WHAT IS NEEDED -
Starting at the line below that contains "D203: diode 1N4007" and ending at the line that contains "C205: 1uF (+12V, GND) -> none", retype each line exactly as it stands, but omit the pictures.

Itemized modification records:
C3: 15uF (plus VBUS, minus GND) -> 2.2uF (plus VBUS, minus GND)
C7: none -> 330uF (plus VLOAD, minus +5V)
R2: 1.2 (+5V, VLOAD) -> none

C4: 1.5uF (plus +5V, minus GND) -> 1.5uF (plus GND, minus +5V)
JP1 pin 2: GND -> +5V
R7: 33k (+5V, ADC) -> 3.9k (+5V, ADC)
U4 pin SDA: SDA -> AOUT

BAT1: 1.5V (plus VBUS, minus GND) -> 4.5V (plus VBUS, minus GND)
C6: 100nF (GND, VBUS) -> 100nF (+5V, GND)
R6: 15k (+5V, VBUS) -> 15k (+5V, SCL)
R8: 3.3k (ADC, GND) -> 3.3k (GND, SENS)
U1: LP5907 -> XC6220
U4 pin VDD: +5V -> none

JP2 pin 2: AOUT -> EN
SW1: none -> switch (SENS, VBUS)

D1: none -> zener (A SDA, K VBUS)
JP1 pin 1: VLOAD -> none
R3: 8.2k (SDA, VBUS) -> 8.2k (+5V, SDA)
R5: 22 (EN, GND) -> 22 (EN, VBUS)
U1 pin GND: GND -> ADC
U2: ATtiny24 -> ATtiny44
* * *
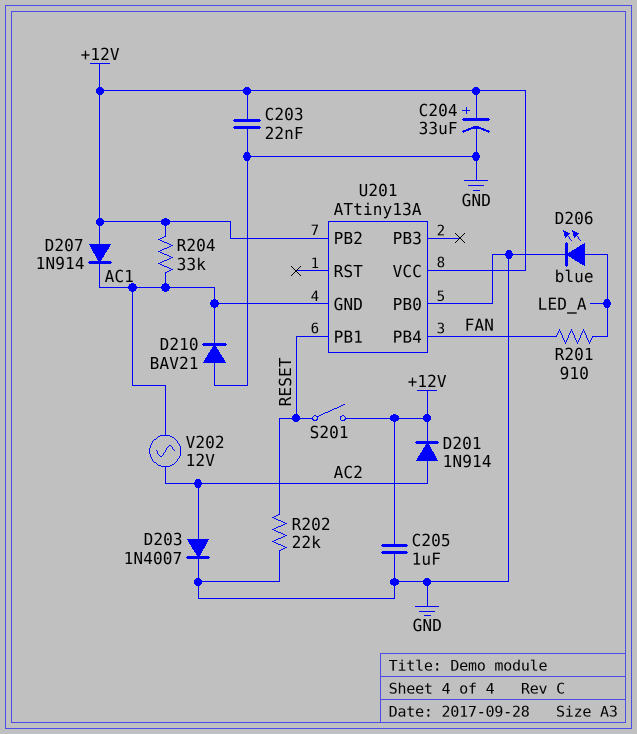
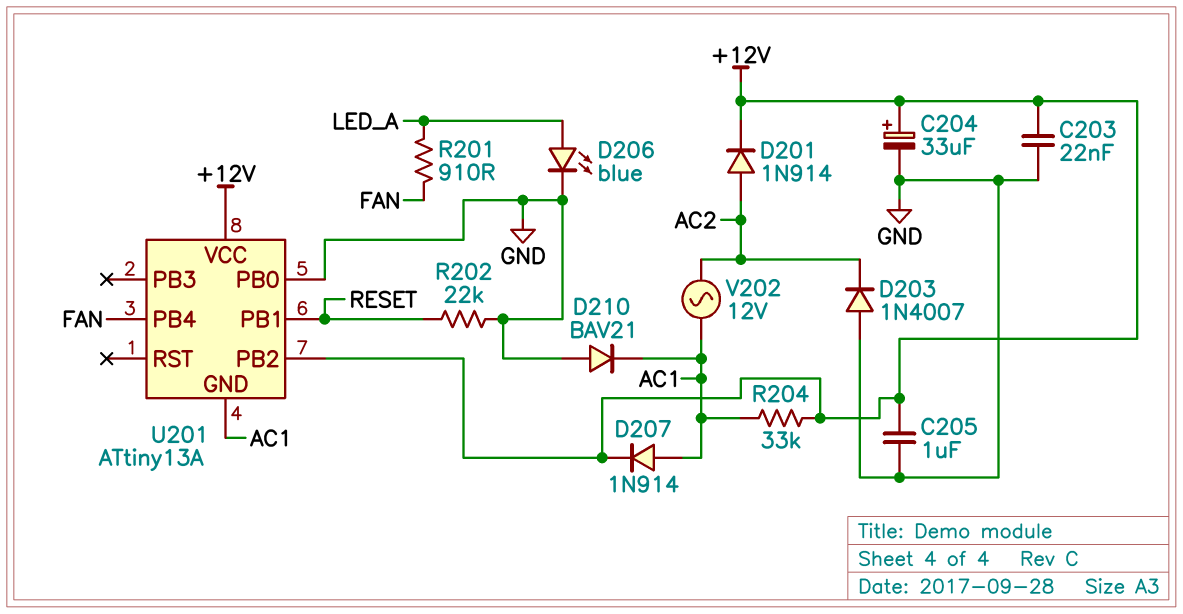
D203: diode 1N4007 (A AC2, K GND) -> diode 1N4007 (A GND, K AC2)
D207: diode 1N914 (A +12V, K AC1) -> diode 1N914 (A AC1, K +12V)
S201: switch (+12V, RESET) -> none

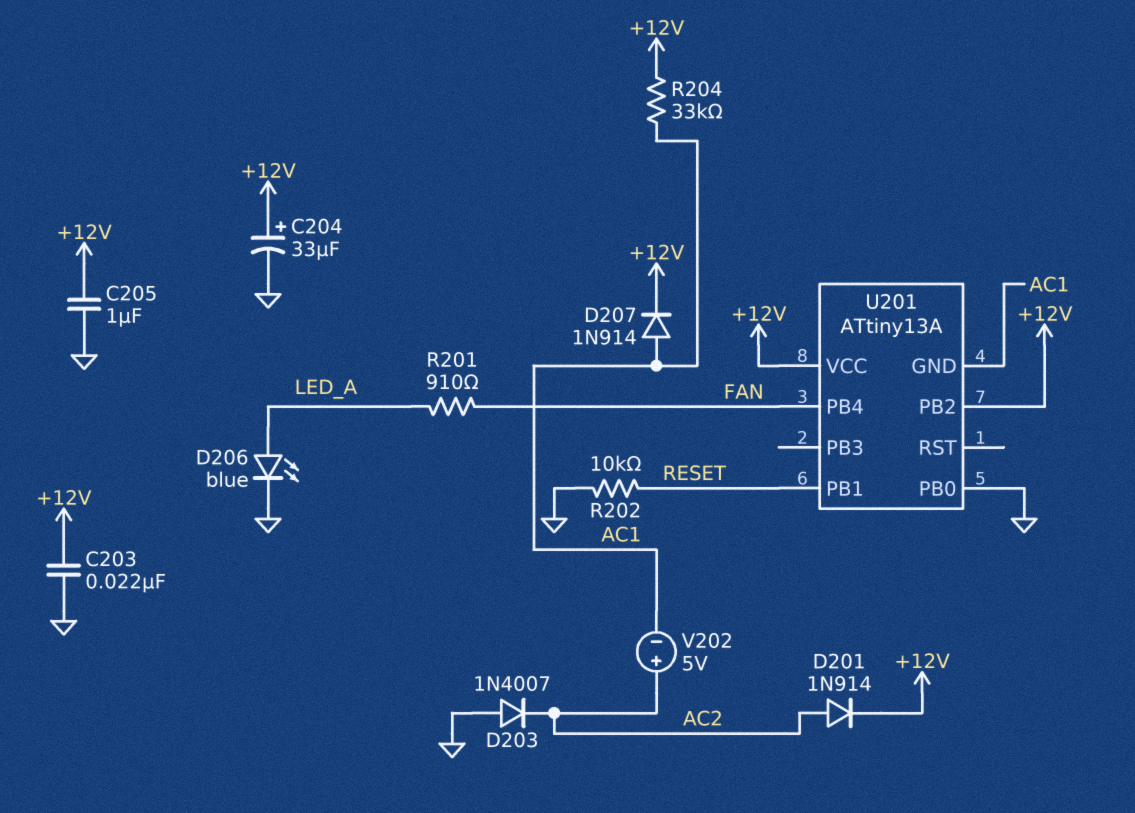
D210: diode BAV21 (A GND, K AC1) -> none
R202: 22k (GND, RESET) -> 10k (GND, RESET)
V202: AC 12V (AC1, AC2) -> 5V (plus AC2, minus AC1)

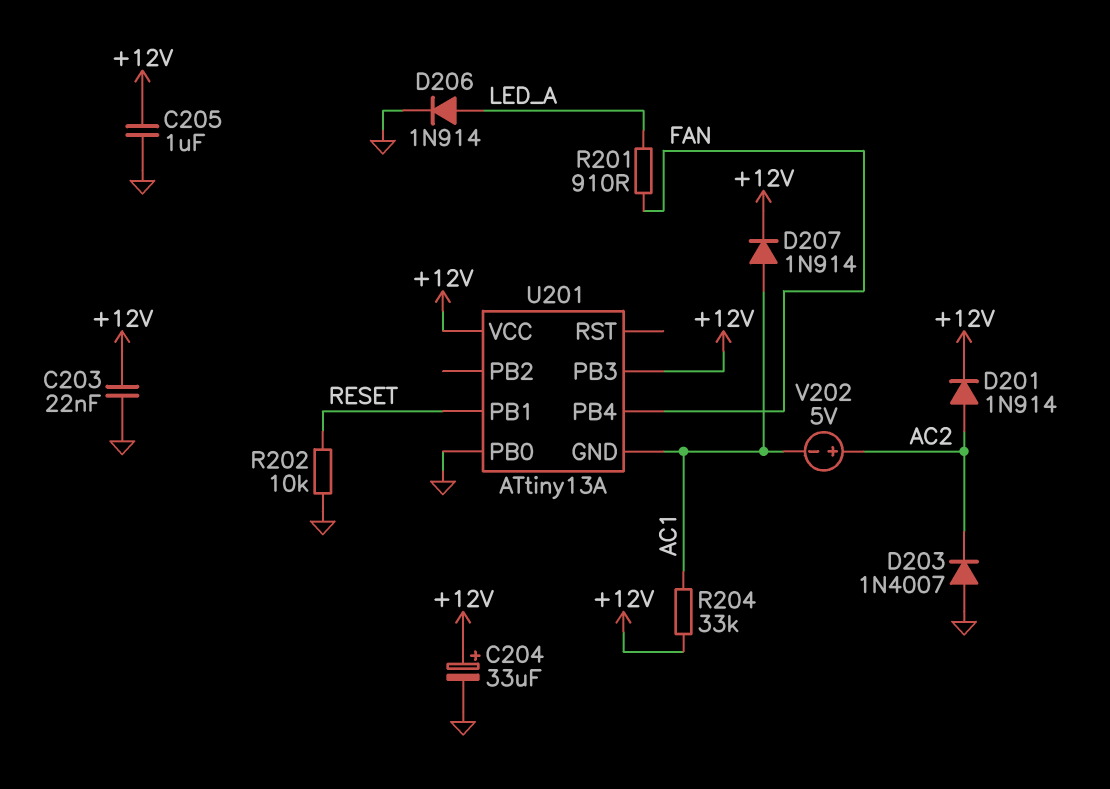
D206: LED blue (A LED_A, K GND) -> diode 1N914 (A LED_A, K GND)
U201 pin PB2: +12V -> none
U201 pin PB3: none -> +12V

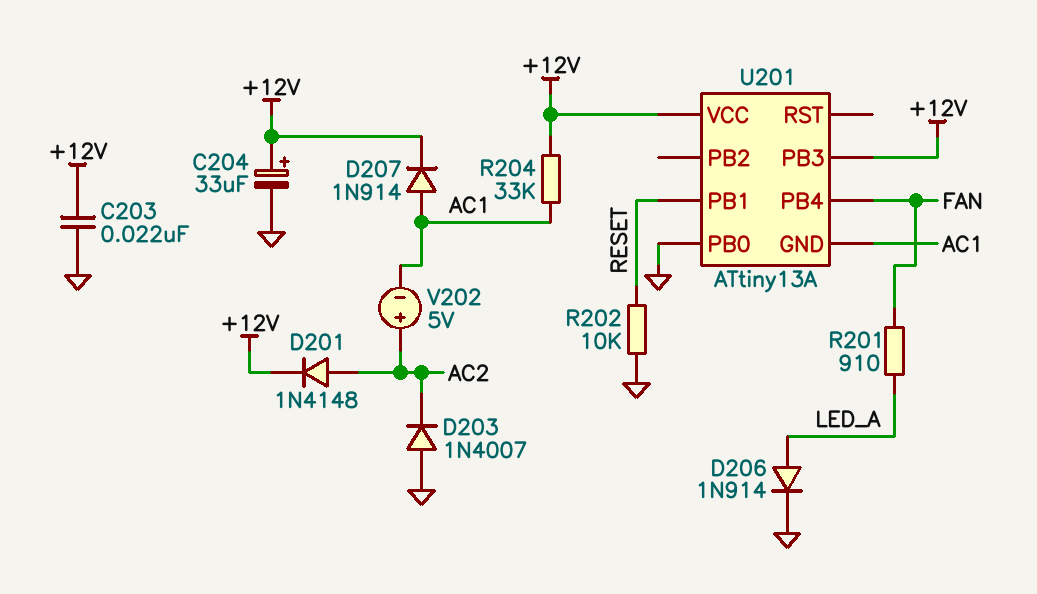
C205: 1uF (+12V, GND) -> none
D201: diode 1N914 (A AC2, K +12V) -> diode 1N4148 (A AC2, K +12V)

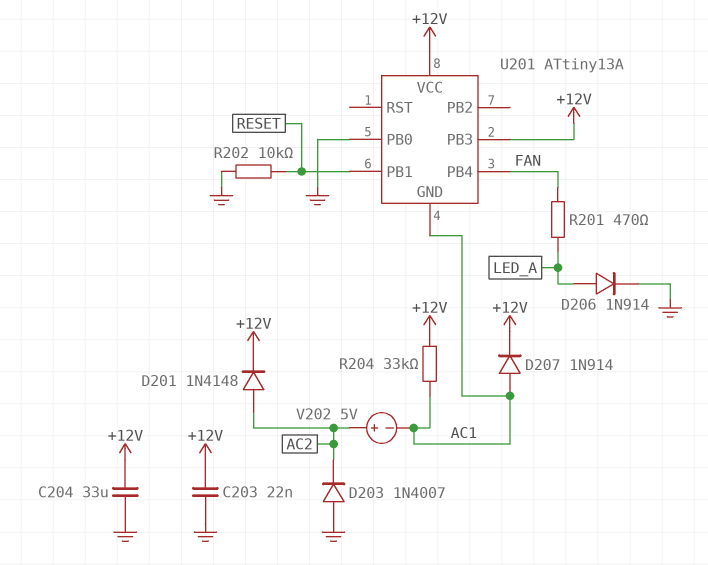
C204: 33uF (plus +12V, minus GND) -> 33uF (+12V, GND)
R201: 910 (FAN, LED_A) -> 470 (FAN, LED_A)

ANSWER BOX -
D203: diode 1N4007 (A AC2, K GND) -> diode 1N4007 (A GND, K AC2)
D207: diode 1N914 (A +12V, K AC1) -> diode 1N914 (A AC1, K +12V)
S201: switch (+12V, RESET) -> none

D210: diode BAV21 (A GND, K AC1) -> none
R202: 22k (GND, RESET) -> 10k (GND, RESET)
V202: AC 12V (AC1, AC2) -> 5V (plus AC2, minus AC1)

D206: LED blue (A LED_A, K GND) -> diode 1N914 (A LED_A, K GND)
U201 pin PB2: +12V -> none
U201 pin PB3: none -> +12V

C205: 1uF (+12V, GND) -> none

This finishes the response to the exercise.